Raw items:
[BEGIN]

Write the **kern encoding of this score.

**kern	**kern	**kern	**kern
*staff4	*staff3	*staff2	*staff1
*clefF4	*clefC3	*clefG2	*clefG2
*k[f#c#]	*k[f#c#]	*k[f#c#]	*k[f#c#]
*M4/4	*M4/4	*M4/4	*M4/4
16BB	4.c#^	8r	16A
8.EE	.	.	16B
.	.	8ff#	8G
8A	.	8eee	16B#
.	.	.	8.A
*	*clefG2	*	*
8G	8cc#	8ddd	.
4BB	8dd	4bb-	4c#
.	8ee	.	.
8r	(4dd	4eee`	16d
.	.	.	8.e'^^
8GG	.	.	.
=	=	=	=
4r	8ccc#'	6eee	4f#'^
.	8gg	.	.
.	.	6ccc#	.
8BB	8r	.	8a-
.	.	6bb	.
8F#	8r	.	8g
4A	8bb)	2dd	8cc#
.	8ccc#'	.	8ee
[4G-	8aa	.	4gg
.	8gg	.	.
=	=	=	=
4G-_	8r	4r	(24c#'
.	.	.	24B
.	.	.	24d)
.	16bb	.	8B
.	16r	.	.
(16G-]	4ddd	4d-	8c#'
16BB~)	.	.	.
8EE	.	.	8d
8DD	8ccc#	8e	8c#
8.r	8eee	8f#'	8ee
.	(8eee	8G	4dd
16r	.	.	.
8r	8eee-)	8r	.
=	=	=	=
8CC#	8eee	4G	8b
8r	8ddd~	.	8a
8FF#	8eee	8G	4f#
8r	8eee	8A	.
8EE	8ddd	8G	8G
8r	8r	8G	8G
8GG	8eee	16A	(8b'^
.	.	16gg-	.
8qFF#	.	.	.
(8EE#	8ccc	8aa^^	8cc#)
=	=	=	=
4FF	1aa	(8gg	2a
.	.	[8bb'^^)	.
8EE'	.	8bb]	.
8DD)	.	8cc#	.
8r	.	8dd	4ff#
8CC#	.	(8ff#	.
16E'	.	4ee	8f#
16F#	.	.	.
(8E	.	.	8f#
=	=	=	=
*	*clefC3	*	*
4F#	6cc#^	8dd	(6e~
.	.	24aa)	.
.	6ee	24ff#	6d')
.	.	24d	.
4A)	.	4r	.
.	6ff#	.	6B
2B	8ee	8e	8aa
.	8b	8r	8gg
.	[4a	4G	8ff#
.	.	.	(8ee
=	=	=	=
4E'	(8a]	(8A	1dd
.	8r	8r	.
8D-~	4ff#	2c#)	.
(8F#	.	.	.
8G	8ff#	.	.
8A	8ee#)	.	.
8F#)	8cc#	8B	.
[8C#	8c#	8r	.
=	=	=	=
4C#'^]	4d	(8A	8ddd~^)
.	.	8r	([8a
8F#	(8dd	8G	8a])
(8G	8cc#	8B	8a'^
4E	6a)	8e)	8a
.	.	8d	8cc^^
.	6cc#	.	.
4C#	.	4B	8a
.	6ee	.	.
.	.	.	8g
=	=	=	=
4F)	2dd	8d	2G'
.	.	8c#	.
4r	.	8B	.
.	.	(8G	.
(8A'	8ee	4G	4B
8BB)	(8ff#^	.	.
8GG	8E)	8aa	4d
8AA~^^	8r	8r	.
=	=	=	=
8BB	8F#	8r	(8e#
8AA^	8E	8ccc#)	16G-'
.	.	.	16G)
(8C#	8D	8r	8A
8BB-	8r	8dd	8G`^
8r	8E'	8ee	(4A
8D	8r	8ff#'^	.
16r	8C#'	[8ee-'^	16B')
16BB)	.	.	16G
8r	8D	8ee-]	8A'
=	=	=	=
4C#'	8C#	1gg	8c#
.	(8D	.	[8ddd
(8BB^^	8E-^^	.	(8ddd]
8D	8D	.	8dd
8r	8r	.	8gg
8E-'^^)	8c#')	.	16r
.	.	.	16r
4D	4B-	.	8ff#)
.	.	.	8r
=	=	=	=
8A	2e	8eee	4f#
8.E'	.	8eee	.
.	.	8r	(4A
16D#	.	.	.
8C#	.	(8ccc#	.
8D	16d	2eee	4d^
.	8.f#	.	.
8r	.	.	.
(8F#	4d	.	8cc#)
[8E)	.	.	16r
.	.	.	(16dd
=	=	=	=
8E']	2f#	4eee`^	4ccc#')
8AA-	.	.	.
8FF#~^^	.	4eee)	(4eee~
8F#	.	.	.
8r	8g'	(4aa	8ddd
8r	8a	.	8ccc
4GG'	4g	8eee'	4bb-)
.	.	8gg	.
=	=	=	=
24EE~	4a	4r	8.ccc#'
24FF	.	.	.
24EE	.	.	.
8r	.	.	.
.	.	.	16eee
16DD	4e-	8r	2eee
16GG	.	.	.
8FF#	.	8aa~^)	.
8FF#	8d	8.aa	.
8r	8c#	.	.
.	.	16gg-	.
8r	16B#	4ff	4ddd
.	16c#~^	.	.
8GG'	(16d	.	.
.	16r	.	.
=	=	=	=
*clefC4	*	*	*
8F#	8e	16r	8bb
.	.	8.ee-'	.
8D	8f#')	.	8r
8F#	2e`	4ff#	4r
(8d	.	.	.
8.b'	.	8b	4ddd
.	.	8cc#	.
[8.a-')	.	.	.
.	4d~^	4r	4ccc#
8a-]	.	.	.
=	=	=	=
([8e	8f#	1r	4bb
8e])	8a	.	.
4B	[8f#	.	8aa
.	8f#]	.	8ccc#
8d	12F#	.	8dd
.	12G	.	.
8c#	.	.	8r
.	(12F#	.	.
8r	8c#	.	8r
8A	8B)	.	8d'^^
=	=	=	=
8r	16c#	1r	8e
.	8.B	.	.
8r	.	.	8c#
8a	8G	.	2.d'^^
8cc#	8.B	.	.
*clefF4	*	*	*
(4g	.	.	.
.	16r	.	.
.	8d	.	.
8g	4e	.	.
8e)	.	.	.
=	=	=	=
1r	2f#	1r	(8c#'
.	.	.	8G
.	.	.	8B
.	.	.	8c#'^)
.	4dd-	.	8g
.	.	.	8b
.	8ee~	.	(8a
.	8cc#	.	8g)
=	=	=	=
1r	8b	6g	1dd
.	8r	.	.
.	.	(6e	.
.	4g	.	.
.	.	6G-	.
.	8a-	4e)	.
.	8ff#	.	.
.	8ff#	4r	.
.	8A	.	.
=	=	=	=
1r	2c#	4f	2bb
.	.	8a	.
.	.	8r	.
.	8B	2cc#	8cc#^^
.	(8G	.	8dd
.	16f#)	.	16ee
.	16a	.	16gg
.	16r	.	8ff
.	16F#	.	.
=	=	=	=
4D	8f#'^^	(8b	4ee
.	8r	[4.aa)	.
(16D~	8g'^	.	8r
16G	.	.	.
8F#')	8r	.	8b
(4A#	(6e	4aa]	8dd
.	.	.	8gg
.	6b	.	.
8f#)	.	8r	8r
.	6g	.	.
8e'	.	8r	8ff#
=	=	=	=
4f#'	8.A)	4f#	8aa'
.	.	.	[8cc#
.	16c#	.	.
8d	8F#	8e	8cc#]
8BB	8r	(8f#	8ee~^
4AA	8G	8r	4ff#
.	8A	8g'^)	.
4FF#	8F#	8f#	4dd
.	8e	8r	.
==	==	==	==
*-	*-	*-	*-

[END]

Given task. Please show each line of the items above that contains the string "kern", treating uppercase and lowercase letters as different.

Reply to the exercise.
Write the **kern encoding of this score.
**kern	**kern	**kern	**kern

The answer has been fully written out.